*INPUT MATERIAL*
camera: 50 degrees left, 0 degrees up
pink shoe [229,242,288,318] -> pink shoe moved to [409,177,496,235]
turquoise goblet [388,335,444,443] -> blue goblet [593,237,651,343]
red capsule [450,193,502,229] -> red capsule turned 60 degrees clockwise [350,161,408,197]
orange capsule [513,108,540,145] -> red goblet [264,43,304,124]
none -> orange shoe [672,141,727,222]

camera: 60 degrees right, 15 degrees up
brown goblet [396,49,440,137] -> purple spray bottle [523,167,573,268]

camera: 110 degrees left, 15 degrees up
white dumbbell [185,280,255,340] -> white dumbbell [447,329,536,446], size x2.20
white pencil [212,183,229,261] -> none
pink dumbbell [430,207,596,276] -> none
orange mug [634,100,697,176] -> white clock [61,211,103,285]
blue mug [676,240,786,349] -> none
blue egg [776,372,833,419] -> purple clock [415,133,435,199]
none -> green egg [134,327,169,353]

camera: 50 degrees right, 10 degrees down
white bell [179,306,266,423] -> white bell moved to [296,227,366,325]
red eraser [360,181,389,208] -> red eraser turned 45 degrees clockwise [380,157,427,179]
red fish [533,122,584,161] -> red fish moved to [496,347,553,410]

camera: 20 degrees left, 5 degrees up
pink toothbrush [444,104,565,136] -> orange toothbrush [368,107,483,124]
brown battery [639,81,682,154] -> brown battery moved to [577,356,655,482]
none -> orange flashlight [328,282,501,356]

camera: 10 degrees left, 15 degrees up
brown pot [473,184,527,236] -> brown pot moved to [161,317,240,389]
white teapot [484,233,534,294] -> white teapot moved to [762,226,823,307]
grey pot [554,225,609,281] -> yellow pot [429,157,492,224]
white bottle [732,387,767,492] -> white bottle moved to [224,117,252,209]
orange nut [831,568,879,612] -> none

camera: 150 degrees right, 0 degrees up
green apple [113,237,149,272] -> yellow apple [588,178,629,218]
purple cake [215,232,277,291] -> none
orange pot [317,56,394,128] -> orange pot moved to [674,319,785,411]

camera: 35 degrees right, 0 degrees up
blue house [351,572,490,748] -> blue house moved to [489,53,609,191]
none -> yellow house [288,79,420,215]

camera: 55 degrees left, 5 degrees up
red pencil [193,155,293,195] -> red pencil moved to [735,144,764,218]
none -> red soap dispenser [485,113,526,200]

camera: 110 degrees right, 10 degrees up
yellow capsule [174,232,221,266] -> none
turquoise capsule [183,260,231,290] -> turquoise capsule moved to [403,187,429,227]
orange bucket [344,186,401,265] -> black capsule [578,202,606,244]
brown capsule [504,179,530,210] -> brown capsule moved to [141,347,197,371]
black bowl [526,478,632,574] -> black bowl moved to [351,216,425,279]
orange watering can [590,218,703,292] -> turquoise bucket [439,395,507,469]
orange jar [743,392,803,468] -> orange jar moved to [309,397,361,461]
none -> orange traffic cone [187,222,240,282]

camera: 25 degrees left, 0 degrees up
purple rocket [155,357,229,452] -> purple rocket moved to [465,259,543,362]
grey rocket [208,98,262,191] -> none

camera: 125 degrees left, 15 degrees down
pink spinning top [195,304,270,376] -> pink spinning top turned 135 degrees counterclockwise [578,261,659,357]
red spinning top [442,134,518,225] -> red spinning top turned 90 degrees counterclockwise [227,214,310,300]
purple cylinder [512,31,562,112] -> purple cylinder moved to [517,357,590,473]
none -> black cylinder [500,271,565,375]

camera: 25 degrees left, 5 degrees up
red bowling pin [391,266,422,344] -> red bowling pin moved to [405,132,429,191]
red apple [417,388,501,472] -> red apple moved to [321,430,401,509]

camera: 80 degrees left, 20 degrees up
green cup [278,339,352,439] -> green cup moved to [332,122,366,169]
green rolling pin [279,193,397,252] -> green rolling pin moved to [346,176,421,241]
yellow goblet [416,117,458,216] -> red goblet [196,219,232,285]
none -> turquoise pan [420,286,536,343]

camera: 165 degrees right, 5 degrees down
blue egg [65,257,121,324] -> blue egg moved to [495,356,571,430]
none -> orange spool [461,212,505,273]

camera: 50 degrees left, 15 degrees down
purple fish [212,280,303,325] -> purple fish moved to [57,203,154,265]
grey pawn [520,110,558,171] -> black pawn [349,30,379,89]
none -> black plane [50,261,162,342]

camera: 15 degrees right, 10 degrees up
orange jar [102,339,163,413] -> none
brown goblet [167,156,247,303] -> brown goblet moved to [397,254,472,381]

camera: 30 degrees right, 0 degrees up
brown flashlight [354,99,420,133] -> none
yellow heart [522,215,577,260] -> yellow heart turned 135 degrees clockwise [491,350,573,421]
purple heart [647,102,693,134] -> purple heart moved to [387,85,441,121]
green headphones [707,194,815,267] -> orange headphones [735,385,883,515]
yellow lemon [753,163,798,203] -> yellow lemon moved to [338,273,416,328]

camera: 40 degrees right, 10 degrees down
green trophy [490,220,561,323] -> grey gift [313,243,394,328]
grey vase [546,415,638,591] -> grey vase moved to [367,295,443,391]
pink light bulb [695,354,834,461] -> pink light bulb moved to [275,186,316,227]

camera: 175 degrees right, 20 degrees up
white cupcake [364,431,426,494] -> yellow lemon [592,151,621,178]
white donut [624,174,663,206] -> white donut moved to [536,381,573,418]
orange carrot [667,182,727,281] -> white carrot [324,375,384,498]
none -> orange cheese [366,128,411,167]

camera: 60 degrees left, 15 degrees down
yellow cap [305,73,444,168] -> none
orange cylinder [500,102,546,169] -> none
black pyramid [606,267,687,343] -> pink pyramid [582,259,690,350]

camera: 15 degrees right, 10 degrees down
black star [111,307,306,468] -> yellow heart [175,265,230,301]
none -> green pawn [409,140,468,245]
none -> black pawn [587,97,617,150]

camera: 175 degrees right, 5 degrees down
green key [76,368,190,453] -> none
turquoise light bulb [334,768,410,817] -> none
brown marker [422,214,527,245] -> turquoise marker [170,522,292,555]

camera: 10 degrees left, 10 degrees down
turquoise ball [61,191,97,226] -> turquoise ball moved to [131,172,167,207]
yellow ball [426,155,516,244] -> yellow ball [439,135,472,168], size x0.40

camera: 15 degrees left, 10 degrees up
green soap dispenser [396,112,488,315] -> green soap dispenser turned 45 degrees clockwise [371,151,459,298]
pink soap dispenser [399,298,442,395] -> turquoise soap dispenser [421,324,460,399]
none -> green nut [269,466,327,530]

*EXERCISE AIM*
Copy out, exactly and alone, the lines of the entries above between the ones holding "purple fish [212,280,303,325]" and "none -> orange cheese [366,128,411,167]", inclusive.

*FINISHED EXERCISE*
purple fish [212,280,303,325] -> purple fish moved to [57,203,154,265]
grey pawn [520,110,558,171] -> black pawn [349,30,379,89]
none -> black plane [50,261,162,342]

camera: 15 degrees right, 10 degrees up
orange jar [102,339,163,413] -> none
brown goblet [167,156,247,303] -> brown goblet moved to [397,254,472,381]

camera: 30 degrees right, 0 degrees up
brown flashlight [354,99,420,133] -> none
yellow heart [522,215,577,260] -> yellow heart turned 135 degrees clockwise [491,350,573,421]
purple heart [647,102,693,134] -> purple heart moved to [387,85,441,121]
green headphones [707,194,815,267] -> orange headphones [735,385,883,515]
yellow lemon [753,163,798,203] -> yellow lemon moved to [338,273,416,328]

camera: 40 degrees right, 10 degrees down
green trophy [490,220,561,323] -> grey gift [313,243,394,328]
grey vase [546,415,638,591] -> grey vase moved to [367,295,443,391]
pink light bulb [695,354,834,461] -> pink light bulb moved to [275,186,316,227]

camera: 175 degrees right, 20 degrees up
white cupcake [364,431,426,494] -> yellow lemon [592,151,621,178]
white donut [624,174,663,206] -> white donut moved to [536,381,573,418]
orange carrot [667,182,727,281] -> white carrot [324,375,384,498]
none -> orange cheese [366,128,411,167]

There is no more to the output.